Transcribe the listing verbatim. Do not carry over any pictures.
** Opening Available data block **
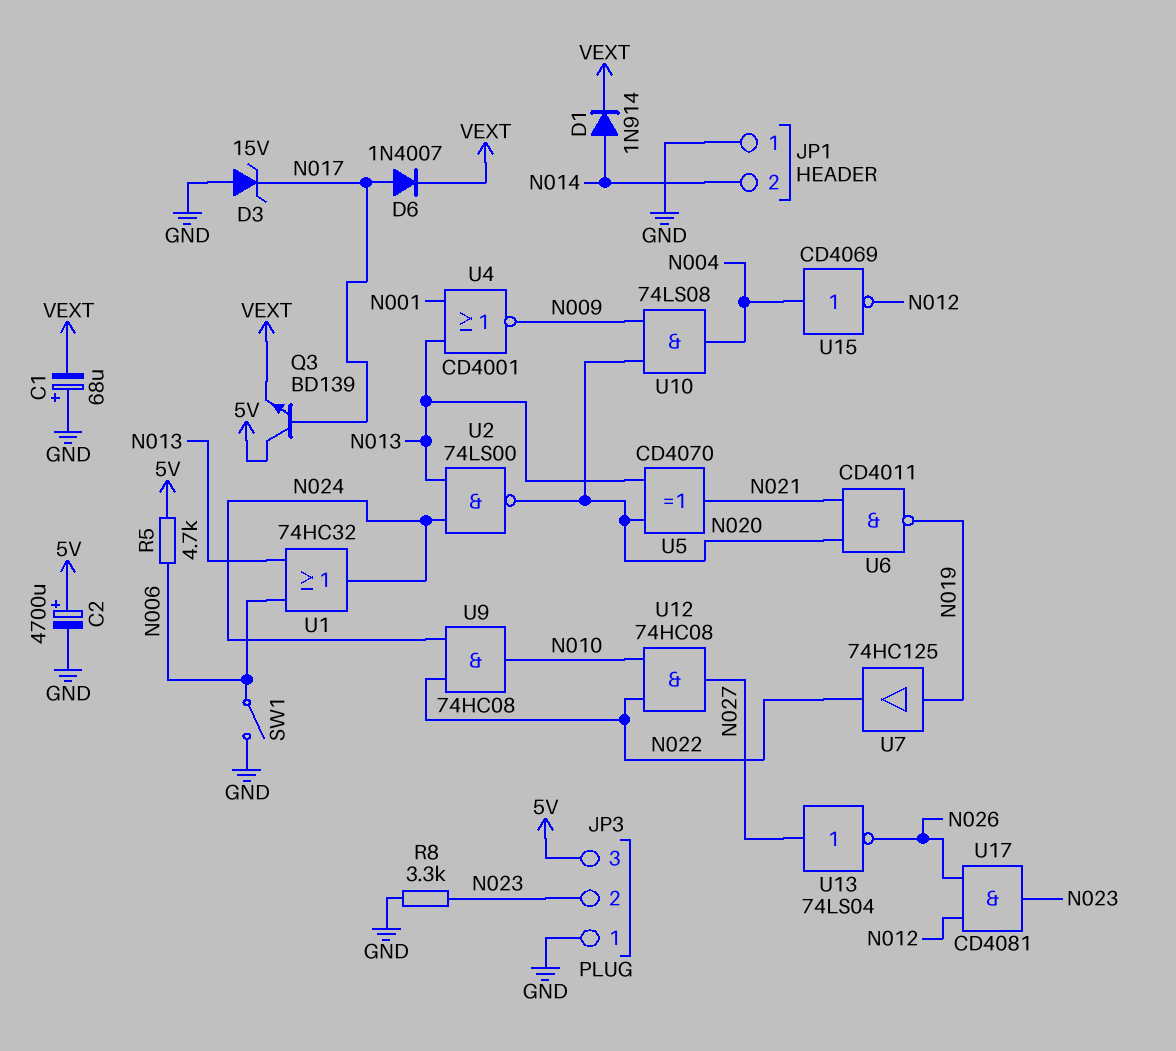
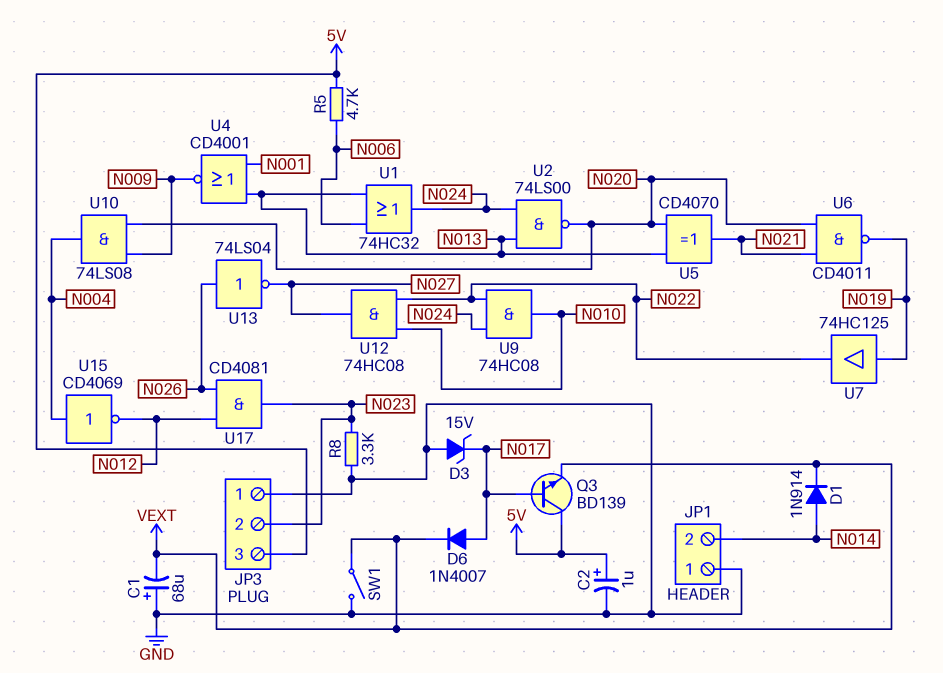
C2: 4700uF (plus 5V, minus GND) -> 1uF (plus 5V, minus GND)
SW1: switch (GND, N006) -> switch (GND, VEXT)
U13: NOT 74LS04 (in N027, out N026) -> NOT 74LS04 (in N026, out N027)

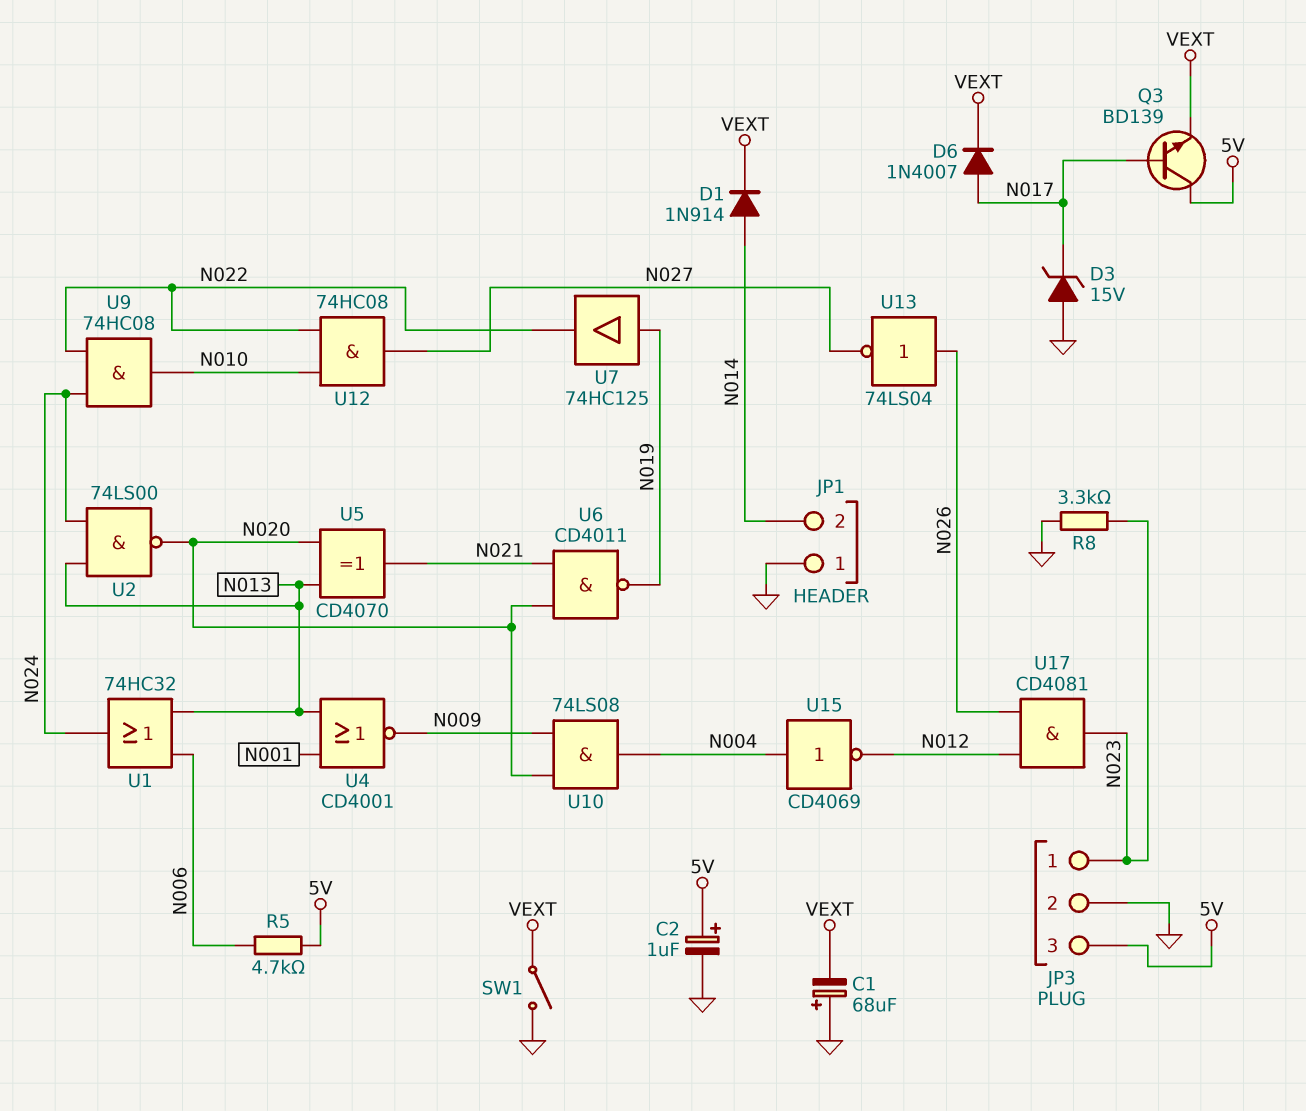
JP3 pin 1: GND -> N023
JP3 pin 2: N023 -> GND

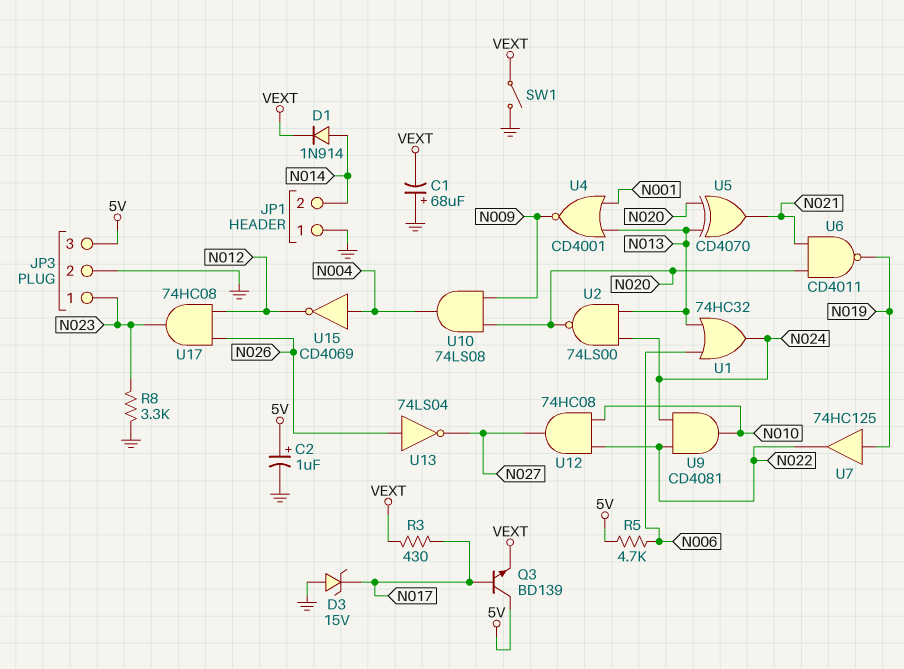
D6: diode 1N4007 (A N017, K VEXT) -> none
R3: none -> 430 (N017, VEXT)
U9: AND 74HC08 (in N022, in N024, out N010) -> AND CD4081 (in N022, in N024, out N010)
U17: AND CD4081 (in N012, in N026, out N023) -> AND 74HC08 (in N012, in N026, out N023)

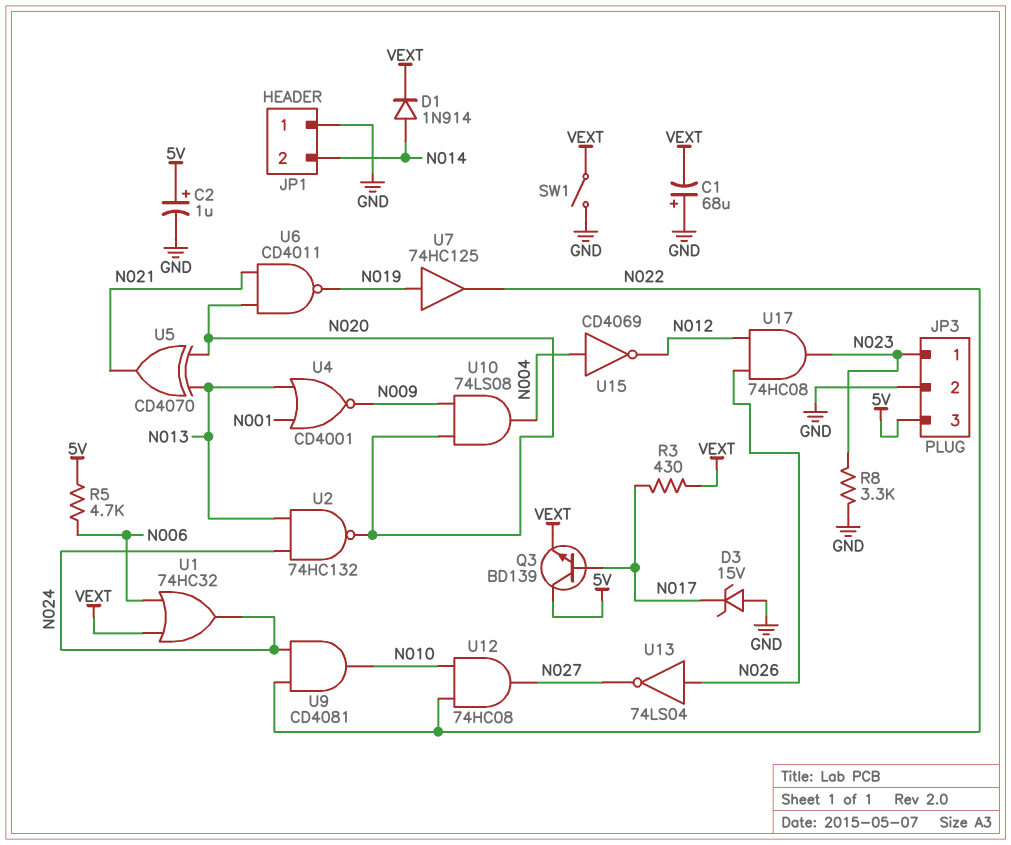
U1: OR 74HC32 (in N006, in N013, out N024) -> OR 74HC32 (in N006, in VEXT, out N024)
U2: NAND 74LS00 (in N013, in N024, out N020) -> NAND 74HC132 (in N013, in N024, out N020)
** Closing Available data block **
# Output below
C2: 4700uF (plus 5V, minus GND) -> 1uF (plus 5V, minus GND)
SW1: switch (GND, N006) -> switch (GND, VEXT)
U13: NOT 74LS04 (in N027, out N026) -> NOT 74LS04 (in N026, out N027)

JP3 pin 1: GND -> N023
JP3 pin 2: N023 -> GND

D6: diode 1N4007 (A N017, K VEXT) -> none
R3: none -> 430 (N017, VEXT)
U9: AND 74HC08 (in N022, in N024, out N010) -> AND CD4081 (in N022, in N024, out N010)
U17: AND CD4081 (in N012, in N026, out N023) -> AND 74HC08 (in N012, in N026, out N023)

U1: OR 74HC32 (in N006, in N013, out N024) -> OR 74HC32 (in N006, in VEXT, out N024)
U2: NAND 74LS00 (in N013, in N024, out N020) -> NAND 74HC132 (in N013, in N024, out N020)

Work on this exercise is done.